=== Section Start ===
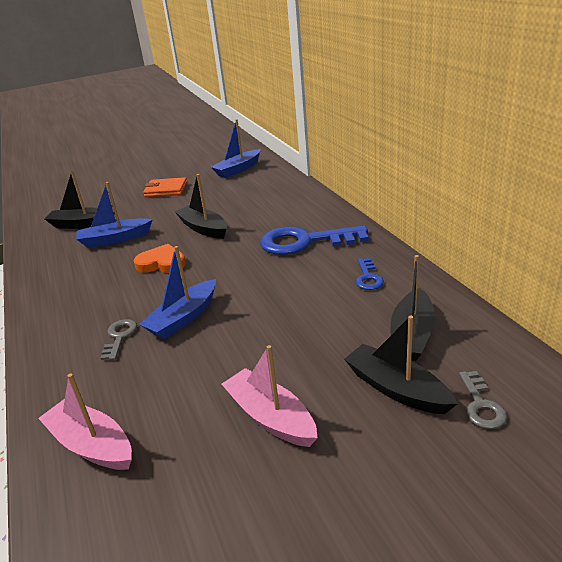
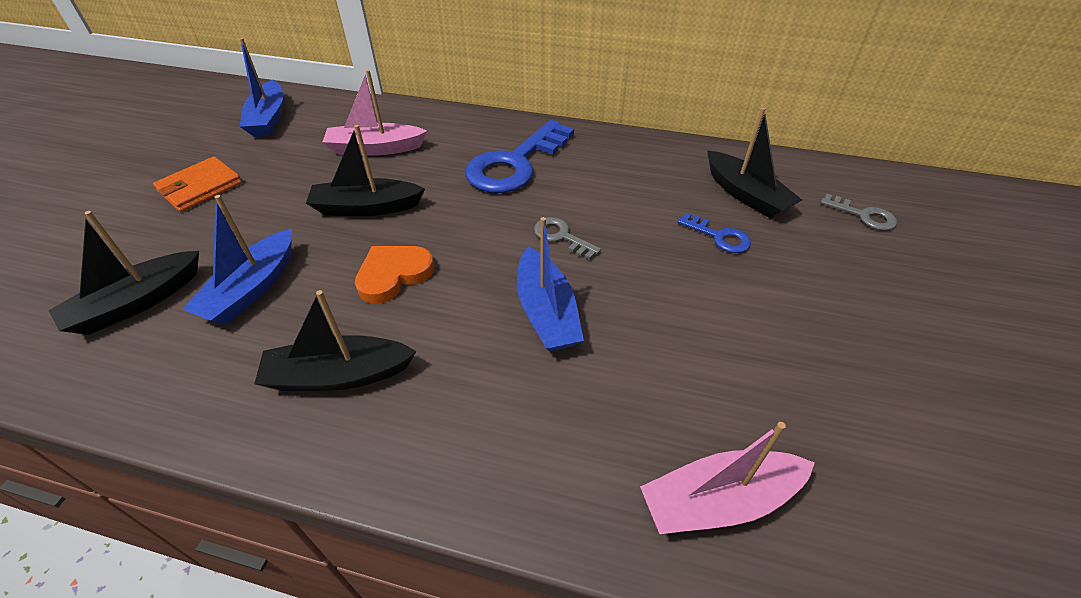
camera: 55 degrees left, 15 degrees up
(119, 337) = (517, 384): grey key -> grey key (561, 236)
(270, 417) = (787, 331): pink boat -> pink boat (375, 149)
(368, 277) = (632, 167): blue key -> blue key (719, 236)
(396, 389) = (810, 241): black boat -> black boat (338, 375)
=== Section End ===
*Assignment*: Except for the pictures, the whole listing above should be transcribed exactly.

*Result of this exercise*:
camera: 55 degrees left, 15 degrees up
(119, 337) = (517, 384): grey key -> grey key (561, 236)
(270, 417) = (787, 331): pink boat -> pink boat (375, 149)
(368, 277) = (632, 167): blue key -> blue key (719, 236)
(396, 389) = (810, 241): black boat -> black boat (338, 375)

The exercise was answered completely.